◆ **What you should do**:
Look below for the line containing "green egg: 4 -> 3"; from there through the line containing "white marker: 7 -> 6", both lines included, please set down each line exactly and nothing else.
• • • •
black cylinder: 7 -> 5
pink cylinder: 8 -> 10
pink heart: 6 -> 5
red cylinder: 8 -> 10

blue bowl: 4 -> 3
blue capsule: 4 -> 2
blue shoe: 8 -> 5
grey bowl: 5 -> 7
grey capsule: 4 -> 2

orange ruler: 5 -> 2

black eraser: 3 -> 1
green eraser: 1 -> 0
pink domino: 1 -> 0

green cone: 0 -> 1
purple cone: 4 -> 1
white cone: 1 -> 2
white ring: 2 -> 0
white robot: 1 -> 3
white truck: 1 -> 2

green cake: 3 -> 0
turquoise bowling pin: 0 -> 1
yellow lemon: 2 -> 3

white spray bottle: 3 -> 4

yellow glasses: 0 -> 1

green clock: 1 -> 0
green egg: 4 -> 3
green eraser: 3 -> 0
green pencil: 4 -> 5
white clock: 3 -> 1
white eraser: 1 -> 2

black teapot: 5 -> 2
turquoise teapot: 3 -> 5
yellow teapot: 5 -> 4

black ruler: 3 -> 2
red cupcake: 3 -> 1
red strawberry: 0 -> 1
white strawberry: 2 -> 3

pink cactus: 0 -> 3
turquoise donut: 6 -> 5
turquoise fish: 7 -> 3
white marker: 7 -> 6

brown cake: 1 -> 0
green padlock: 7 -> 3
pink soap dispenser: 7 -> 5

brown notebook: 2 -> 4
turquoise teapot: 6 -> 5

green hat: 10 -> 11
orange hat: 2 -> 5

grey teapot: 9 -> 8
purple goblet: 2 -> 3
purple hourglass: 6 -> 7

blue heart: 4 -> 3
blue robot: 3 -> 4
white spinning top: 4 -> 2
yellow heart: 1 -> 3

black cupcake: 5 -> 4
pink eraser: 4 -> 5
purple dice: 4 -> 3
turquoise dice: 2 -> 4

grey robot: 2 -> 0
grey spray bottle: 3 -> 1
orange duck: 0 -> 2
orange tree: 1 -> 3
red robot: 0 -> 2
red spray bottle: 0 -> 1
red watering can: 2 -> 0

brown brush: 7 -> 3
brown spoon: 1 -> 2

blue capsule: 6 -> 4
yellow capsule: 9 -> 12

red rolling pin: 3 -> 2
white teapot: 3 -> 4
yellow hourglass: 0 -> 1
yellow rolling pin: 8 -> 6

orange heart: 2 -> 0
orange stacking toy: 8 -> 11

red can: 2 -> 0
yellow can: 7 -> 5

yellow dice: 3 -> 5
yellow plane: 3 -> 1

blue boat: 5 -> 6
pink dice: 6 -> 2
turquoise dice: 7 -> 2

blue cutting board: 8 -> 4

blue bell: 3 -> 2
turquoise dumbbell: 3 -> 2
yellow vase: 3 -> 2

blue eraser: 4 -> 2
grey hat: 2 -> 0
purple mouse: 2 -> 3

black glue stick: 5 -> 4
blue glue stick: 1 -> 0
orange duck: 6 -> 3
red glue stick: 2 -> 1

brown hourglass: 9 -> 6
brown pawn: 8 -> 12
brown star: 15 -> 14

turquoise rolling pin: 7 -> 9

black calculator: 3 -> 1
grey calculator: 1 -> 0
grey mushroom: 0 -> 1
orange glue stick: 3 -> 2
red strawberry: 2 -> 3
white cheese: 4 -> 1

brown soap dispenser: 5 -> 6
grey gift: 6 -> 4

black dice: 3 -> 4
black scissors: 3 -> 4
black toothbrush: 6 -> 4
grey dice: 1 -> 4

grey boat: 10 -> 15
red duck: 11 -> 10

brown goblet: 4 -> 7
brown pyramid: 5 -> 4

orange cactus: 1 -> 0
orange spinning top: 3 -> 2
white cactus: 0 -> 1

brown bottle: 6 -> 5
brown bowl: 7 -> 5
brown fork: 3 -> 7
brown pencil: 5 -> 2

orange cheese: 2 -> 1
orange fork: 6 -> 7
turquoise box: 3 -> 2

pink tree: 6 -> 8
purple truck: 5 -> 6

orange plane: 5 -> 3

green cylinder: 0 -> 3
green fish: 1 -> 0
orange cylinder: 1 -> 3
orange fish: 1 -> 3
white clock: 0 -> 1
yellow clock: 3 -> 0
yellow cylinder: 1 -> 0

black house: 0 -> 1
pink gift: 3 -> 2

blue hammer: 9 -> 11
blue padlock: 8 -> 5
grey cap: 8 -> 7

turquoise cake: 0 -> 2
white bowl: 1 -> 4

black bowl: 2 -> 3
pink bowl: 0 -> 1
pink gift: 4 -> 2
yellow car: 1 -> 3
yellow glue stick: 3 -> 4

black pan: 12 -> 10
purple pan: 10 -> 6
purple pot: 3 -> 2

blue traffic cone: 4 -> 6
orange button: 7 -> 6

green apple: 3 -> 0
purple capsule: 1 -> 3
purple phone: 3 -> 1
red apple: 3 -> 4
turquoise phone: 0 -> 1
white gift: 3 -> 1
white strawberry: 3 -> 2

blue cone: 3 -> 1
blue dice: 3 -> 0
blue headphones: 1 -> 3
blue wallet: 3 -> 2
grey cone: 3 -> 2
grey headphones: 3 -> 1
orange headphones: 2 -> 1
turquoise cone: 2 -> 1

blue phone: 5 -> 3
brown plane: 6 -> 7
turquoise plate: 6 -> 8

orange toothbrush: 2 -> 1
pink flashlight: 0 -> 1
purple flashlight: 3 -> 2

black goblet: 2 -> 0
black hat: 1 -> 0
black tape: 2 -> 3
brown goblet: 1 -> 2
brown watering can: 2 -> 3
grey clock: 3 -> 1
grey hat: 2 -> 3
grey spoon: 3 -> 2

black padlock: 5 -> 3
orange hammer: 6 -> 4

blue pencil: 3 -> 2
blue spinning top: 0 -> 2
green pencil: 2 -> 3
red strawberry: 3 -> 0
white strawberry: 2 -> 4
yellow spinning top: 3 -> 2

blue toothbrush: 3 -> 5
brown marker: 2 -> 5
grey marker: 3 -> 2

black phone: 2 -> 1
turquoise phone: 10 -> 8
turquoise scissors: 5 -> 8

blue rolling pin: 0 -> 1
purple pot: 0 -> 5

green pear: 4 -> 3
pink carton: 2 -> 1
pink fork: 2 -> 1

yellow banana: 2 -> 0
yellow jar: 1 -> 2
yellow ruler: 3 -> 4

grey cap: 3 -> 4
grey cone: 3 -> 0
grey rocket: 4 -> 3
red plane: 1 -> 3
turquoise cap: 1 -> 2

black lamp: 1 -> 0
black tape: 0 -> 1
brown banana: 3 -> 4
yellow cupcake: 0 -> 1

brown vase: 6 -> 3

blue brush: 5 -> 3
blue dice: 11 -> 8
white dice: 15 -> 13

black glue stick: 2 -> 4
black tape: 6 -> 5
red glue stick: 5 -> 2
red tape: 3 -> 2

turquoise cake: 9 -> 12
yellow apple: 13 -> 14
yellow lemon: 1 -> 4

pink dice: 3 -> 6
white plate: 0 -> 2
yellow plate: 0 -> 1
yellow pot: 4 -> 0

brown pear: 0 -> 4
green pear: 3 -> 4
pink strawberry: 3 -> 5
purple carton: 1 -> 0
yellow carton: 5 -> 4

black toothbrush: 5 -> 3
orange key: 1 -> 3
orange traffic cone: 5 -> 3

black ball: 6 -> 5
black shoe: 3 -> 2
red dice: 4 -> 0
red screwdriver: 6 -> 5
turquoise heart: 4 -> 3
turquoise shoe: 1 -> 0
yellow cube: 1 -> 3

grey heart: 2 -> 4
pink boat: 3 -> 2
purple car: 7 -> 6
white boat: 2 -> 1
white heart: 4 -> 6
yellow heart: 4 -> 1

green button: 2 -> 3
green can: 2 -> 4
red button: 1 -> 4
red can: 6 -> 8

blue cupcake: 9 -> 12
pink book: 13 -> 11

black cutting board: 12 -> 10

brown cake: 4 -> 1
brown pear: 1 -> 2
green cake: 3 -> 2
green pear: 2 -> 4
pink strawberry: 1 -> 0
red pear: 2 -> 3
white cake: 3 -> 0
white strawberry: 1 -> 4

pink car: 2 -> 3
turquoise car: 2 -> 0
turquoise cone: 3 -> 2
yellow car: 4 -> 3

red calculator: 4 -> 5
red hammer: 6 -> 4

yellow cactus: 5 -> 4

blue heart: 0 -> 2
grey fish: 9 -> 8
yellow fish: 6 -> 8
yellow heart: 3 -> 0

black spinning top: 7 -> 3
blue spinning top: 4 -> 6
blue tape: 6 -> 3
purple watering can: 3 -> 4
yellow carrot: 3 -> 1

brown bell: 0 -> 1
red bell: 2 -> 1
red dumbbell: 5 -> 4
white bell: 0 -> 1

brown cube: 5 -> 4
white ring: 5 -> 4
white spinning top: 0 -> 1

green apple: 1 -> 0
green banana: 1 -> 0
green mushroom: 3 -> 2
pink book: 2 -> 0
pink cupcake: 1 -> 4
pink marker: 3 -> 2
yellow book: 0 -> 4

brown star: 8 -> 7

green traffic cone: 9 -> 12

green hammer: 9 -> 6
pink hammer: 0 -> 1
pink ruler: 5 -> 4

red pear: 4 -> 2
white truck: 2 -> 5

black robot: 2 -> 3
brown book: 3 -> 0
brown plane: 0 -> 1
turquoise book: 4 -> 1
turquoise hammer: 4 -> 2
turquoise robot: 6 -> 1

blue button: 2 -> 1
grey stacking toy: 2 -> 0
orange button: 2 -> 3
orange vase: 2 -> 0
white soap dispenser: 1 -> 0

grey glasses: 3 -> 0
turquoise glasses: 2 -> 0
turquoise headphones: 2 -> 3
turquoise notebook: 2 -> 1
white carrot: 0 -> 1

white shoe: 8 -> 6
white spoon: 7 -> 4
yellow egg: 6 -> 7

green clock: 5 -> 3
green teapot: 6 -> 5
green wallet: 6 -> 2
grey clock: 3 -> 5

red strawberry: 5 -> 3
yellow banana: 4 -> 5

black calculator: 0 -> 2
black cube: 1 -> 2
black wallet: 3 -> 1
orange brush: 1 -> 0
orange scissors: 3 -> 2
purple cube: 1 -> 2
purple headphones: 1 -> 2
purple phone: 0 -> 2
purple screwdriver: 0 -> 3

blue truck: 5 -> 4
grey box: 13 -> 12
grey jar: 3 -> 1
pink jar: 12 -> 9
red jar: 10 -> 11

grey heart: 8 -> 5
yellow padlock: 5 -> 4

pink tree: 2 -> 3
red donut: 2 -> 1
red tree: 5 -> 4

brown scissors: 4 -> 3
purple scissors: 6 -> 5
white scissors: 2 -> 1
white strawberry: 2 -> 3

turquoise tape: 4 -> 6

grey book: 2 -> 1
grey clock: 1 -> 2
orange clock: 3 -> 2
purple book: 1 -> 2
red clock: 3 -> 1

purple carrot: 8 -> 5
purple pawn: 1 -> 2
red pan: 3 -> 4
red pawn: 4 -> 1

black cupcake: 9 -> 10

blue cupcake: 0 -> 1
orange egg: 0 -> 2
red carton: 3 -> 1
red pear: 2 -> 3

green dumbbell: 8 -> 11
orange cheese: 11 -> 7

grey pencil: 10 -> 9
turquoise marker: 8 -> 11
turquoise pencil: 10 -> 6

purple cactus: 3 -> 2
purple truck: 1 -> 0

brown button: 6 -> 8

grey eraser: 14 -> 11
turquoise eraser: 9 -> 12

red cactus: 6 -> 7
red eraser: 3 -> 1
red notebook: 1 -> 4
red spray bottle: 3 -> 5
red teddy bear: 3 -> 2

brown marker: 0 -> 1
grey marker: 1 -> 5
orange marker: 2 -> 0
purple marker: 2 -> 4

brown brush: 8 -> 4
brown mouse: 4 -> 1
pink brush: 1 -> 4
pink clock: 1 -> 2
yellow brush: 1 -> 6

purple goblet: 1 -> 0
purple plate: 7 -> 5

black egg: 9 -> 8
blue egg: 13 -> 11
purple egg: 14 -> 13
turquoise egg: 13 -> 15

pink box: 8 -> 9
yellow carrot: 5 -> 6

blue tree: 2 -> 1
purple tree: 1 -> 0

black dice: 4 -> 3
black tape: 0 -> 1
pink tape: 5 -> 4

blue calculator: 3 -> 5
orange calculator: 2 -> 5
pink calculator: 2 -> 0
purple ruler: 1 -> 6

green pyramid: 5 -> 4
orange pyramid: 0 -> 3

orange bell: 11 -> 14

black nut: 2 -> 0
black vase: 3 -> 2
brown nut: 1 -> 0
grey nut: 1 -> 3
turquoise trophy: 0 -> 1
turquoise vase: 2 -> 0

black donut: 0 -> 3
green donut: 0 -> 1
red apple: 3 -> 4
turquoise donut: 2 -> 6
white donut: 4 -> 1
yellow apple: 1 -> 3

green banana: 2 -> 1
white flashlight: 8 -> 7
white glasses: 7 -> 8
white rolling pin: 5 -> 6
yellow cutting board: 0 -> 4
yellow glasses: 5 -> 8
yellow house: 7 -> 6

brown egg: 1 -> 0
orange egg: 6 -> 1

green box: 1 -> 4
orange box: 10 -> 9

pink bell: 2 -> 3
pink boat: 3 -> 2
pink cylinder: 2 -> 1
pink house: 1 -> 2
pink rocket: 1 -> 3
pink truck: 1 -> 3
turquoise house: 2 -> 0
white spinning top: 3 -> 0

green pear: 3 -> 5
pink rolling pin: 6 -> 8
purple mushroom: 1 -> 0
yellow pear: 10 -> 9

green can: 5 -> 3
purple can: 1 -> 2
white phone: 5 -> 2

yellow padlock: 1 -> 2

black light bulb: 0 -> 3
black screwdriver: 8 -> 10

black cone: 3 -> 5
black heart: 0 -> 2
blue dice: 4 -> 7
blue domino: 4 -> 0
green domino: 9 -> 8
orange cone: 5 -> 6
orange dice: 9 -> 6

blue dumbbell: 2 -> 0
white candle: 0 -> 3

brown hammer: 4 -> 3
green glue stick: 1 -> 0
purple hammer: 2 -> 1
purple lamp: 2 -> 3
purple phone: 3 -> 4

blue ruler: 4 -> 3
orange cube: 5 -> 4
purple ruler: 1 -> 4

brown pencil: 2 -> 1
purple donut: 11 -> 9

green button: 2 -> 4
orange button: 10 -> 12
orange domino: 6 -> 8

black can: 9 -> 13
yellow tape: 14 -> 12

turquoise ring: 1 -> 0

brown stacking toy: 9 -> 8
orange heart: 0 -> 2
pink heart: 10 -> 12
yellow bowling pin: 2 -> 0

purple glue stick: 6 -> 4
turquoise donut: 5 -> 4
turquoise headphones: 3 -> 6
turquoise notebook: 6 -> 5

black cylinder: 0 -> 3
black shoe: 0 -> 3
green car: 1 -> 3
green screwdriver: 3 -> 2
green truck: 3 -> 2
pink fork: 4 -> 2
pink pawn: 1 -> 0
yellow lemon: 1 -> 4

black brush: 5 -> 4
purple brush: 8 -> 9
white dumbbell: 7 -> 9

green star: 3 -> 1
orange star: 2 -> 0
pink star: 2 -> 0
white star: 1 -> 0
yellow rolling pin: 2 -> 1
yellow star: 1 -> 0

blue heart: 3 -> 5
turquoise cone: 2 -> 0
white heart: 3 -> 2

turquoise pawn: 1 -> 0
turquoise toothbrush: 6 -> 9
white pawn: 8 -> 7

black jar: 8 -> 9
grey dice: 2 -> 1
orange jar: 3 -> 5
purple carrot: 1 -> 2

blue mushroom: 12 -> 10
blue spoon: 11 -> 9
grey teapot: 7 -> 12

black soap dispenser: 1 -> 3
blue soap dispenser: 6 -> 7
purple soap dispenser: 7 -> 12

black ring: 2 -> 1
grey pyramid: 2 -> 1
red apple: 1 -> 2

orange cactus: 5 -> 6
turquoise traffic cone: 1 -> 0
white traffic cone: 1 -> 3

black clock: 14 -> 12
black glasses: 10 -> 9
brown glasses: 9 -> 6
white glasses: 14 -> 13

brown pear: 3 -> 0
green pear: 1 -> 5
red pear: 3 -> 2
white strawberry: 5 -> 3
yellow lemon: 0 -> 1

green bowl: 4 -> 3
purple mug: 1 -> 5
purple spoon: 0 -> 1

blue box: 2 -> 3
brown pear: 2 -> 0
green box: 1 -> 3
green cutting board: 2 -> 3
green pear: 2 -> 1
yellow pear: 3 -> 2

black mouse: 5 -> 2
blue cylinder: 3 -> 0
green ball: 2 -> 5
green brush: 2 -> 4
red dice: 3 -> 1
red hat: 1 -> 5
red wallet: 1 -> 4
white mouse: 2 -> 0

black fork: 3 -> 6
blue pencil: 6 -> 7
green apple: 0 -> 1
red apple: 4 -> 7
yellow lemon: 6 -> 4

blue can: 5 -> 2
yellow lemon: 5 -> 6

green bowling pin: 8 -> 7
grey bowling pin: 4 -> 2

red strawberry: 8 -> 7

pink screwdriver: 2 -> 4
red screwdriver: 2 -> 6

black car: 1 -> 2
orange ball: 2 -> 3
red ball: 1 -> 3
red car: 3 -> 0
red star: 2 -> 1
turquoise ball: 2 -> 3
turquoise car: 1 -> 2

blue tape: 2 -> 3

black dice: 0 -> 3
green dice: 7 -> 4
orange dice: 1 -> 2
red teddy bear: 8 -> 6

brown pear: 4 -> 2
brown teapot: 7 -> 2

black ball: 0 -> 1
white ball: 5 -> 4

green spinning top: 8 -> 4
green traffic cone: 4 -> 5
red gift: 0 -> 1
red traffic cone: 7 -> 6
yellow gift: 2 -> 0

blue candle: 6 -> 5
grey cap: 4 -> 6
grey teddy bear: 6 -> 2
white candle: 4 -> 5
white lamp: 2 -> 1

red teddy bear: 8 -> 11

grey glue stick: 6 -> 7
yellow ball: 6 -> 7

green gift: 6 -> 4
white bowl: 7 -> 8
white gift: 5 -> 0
• • • •
◆ **Result of this task**:
green egg: 4 -> 3
green eraser: 3 -> 0
green pencil: 4 -> 5
white clock: 3 -> 1
white eraser: 1 -> 2

black teapot: 5 -> 2
turquoise teapot: 3 -> 5
yellow teapot: 5 -> 4

black ruler: 3 -> 2
red cupcake: 3 -> 1
red strawberry: 0 -> 1
white strawberry: 2 -> 3

pink cactus: 0 -> 3
turquoise donut: 6 -> 5
turquoise fish: 7 -> 3
white marker: 7 -> 6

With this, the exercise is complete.